Extracted records
-- start --

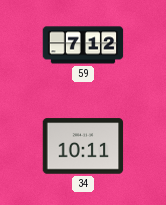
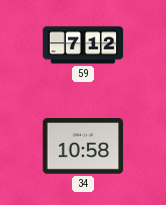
34: 10:11 -> 10:58
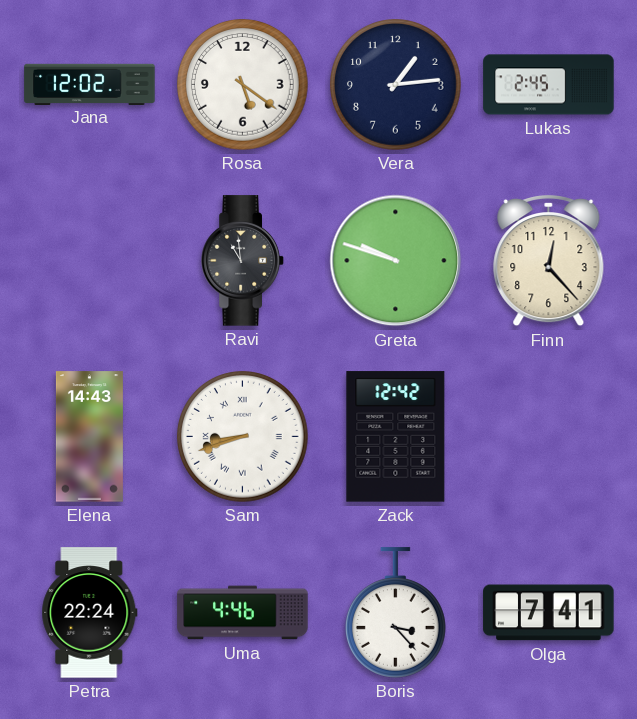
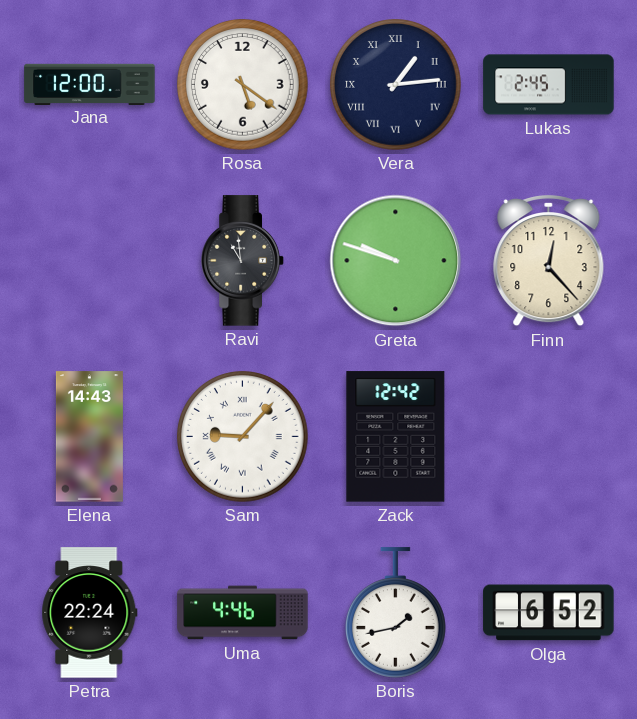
Jana: 12:02 -> 12:00
Vera numerals: Arabic -> Roman
Sam: 8:42 -> 9:07
Boris: 3:23 -> 1:43
Olga: 7:41 -> 6:52
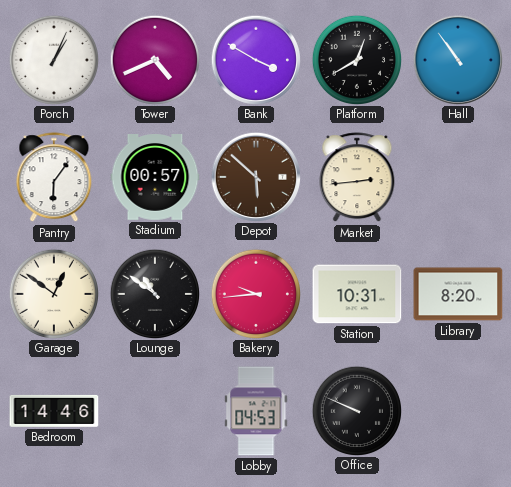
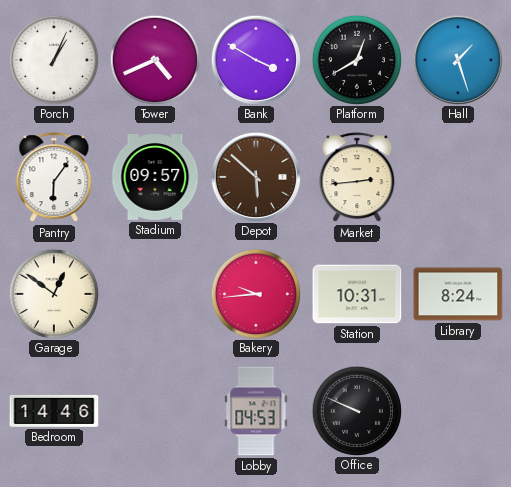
Hall: 10:54 -> 1:27
Stadium: 00:57 -> 09:57
Lounge: 10:51 -> none
Library: 8:20 -> 8:24
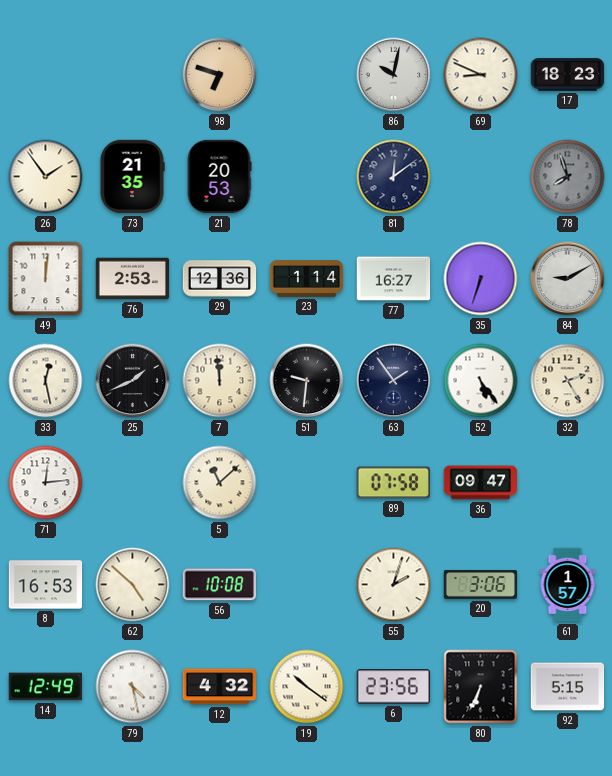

-- end --

Exercise description> Copy word for word the lines starting with the one that contains "Hall: 10:54 -> 1:27" and continuing to the end of the lines above, without the pictures.

Answer to this problem>
Hall: 10:54 -> 1:27
Stadium: 00:57 -> 09:57
Lounge: 10:51 -> none
Library: 8:20 -> 8:24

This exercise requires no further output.